● **Assignment**: The expected output is the full data, repeated exactly, without pictures.
─── Supplied data
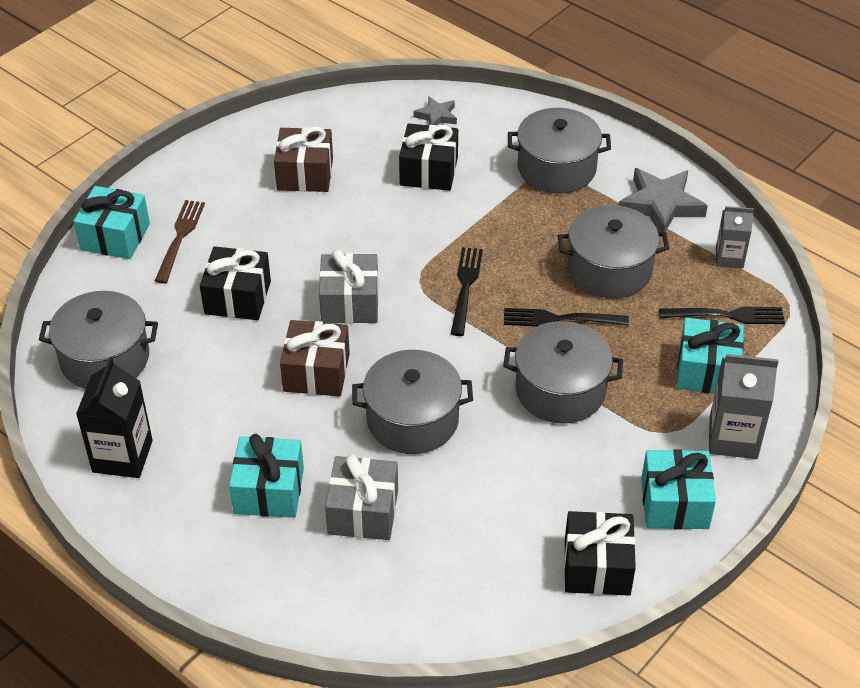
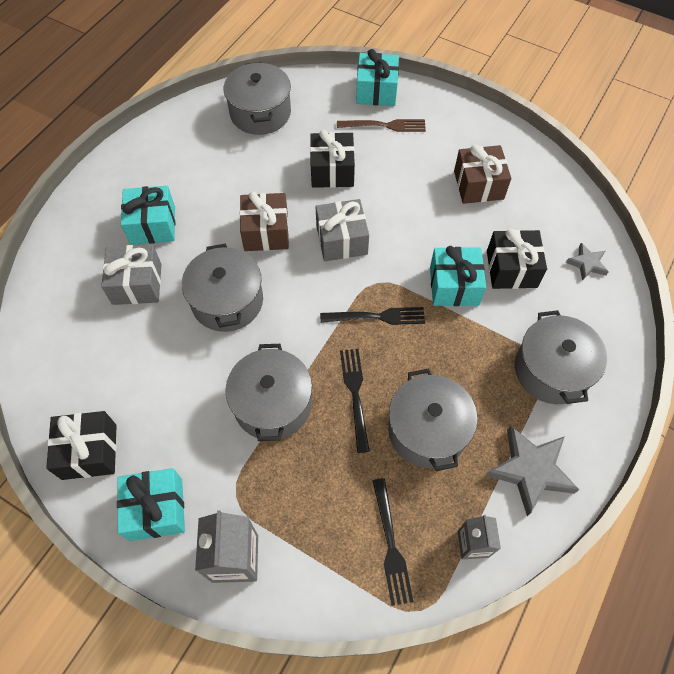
camera: 80 degrees right, 15 degrees up
black carton [76,357,153,478] -> none
turquoise gift [676,318,744,394] -> turquoise gift moved to [430,246,486,306]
──────
● **Answer to this task**:
camera: 80 degrees right, 15 degrees up
black carton [76,357,153,478] -> none
turquoise gift [676,318,744,394] -> turquoise gift moved to [430,246,486,306]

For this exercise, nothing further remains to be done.